-- Begin Recorded data --
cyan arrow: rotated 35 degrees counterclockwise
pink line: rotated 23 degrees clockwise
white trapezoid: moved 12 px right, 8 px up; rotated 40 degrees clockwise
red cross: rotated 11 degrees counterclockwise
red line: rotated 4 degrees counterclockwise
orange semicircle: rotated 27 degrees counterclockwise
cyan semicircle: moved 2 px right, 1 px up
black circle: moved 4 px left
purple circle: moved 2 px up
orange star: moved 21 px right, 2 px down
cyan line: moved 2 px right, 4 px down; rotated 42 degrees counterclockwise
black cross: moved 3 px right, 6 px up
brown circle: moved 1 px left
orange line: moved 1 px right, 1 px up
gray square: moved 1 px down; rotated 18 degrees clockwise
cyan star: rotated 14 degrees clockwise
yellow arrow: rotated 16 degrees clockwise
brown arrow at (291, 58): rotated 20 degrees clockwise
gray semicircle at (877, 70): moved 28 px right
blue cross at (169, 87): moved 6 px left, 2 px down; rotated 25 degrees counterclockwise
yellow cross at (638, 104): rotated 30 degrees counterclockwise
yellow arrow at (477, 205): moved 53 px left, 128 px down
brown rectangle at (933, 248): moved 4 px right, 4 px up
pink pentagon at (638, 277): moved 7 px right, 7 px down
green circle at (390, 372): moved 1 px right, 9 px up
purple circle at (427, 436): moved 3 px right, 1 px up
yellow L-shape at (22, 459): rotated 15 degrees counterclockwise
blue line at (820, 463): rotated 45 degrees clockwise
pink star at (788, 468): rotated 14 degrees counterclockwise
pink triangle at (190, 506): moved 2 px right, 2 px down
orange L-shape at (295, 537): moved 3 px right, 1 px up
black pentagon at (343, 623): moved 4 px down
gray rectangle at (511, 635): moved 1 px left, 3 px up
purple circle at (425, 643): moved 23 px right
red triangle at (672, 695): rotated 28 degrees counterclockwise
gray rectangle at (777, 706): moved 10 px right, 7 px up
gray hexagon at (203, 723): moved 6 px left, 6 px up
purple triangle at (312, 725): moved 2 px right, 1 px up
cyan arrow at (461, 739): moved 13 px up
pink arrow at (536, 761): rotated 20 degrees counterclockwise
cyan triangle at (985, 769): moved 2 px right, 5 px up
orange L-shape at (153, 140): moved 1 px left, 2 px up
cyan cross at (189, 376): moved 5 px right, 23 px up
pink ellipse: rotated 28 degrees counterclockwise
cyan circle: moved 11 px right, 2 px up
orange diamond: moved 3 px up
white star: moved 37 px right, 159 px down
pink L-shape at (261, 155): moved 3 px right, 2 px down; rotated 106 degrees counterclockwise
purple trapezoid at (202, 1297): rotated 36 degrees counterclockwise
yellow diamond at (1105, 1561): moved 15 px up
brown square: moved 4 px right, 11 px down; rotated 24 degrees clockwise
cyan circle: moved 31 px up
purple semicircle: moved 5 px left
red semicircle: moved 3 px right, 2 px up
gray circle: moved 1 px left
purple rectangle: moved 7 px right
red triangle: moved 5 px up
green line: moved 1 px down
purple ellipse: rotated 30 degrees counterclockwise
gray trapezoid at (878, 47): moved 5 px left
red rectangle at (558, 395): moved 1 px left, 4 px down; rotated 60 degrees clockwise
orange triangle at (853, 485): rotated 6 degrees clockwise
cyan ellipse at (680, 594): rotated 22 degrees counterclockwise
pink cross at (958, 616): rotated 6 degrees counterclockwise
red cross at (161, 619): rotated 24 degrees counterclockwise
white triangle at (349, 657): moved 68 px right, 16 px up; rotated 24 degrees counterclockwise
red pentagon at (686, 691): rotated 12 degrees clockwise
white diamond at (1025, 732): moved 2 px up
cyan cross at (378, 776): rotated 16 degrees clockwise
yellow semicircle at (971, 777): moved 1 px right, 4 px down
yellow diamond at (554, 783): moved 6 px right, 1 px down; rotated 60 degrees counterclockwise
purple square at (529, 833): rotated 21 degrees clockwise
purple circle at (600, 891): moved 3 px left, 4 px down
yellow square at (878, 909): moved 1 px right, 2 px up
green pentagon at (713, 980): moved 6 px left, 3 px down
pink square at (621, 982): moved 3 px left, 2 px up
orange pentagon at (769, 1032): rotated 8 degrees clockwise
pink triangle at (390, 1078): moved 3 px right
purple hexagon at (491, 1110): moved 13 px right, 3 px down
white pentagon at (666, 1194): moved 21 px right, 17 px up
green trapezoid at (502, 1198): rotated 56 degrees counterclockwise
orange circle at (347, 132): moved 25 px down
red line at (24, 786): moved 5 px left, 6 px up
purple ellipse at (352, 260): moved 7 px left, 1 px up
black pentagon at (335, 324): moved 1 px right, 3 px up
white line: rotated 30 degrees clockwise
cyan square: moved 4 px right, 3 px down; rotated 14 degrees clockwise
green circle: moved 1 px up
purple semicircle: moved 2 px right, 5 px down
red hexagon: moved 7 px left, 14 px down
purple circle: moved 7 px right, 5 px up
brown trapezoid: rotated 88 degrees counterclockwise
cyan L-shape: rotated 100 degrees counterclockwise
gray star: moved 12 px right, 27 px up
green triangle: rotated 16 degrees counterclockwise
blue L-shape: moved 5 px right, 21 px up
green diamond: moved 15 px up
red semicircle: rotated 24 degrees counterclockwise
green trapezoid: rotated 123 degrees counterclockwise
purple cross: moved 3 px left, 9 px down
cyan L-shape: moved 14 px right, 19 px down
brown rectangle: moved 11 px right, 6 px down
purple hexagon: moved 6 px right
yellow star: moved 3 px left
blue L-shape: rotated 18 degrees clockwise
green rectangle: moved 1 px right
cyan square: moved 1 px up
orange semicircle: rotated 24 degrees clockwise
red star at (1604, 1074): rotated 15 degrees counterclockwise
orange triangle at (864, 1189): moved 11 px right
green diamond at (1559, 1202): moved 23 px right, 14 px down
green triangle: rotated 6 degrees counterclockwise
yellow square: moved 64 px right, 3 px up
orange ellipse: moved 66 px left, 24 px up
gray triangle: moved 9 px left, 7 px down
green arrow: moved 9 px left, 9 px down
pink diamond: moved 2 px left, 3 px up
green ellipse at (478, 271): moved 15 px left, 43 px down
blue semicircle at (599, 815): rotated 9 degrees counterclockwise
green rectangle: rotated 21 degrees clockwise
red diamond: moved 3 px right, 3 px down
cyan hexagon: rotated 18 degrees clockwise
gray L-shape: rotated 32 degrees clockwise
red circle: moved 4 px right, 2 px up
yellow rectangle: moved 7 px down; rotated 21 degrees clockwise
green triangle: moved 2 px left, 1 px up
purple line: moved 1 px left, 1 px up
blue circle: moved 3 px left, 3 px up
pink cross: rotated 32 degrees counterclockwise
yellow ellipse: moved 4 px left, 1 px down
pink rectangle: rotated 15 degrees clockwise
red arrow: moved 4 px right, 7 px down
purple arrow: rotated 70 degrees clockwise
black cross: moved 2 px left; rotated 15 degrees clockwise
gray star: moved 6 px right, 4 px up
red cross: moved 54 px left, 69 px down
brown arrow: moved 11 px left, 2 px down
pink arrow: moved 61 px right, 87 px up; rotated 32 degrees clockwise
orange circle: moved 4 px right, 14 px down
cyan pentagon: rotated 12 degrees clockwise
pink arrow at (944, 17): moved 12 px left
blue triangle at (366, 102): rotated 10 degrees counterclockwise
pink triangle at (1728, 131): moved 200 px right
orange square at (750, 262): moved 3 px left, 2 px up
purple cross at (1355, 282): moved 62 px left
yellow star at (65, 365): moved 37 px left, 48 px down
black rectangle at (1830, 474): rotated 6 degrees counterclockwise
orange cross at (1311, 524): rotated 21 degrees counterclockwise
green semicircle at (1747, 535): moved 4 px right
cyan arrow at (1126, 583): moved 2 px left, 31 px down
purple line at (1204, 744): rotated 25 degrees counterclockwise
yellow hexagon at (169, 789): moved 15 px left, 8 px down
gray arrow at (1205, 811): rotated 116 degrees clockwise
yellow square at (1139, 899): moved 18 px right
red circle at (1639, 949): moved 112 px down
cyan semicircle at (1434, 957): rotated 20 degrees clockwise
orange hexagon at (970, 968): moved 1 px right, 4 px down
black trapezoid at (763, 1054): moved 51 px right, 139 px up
-- End Recorded data --
# Task description:
Copy the items above verbatim, from the first line through the line containing "yellow arrow: rotated 16 degrees clockwise", inclusive.

# Output:
cyan arrow: rotated 35 degrees counterclockwise
pink line: rotated 23 degrees clockwise
white trapezoid: moved 12 px right, 8 px up; rotated 40 degrees clockwise
red cross: rotated 11 degrees counterclockwise
red line: rotated 4 degrees counterclockwise
orange semicircle: rotated 27 degrees counterclockwise
cyan semicircle: moved 2 px right, 1 px up
black circle: moved 4 px left
purple circle: moved 2 px up
orange star: moved 21 px right, 2 px down
cyan line: moved 2 px right, 4 px down; rotated 42 degrees counterclockwise
black cross: moved 3 px right, 6 px up
brown circle: moved 1 px left
orange line: moved 1 px right, 1 px up
gray square: moved 1 px down; rotated 18 degrees clockwise
cyan star: rotated 14 degrees clockwise
yellow arrow: rotated 16 degrees clockwise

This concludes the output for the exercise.